Task: Can you print the data exactly and leave out each image?

(Items from a data source)
§

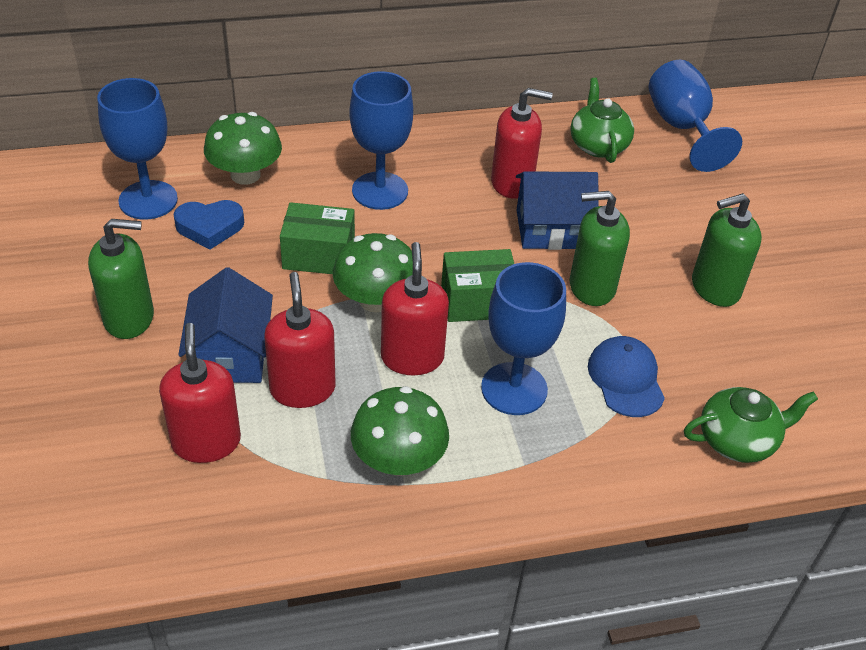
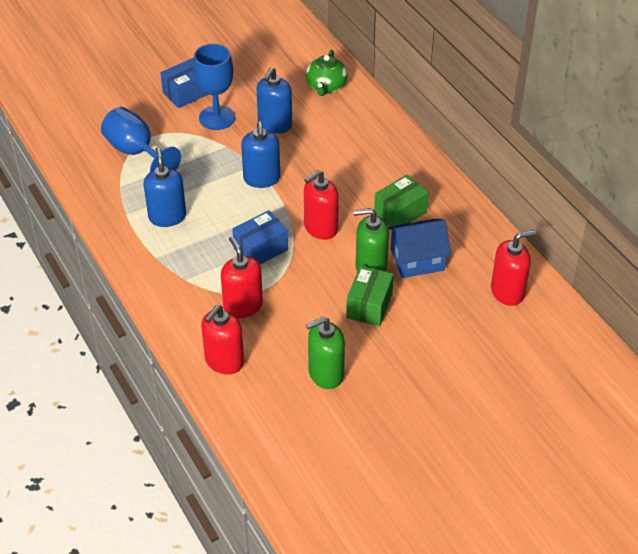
blue box: 0 -> 2
blue cap: 1 -> 0
blue goblet: 4 -> 2
blue heart: 1 -> 0
blue house: 2 -> 1
blue soap dispenser: 0 -> 3
green mushroom: 3 -> 0
green soap dispenser: 3 -> 2
green teapot: 2 -> 1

§

Output of the task:
blue box: 0 -> 2
blue cap: 1 -> 0
blue goblet: 4 -> 2
blue heart: 1 -> 0
blue house: 2 -> 1
blue soap dispenser: 0 -> 3
green mushroom: 3 -> 0
green soap dispenser: 3 -> 2
green teapot: 2 -> 1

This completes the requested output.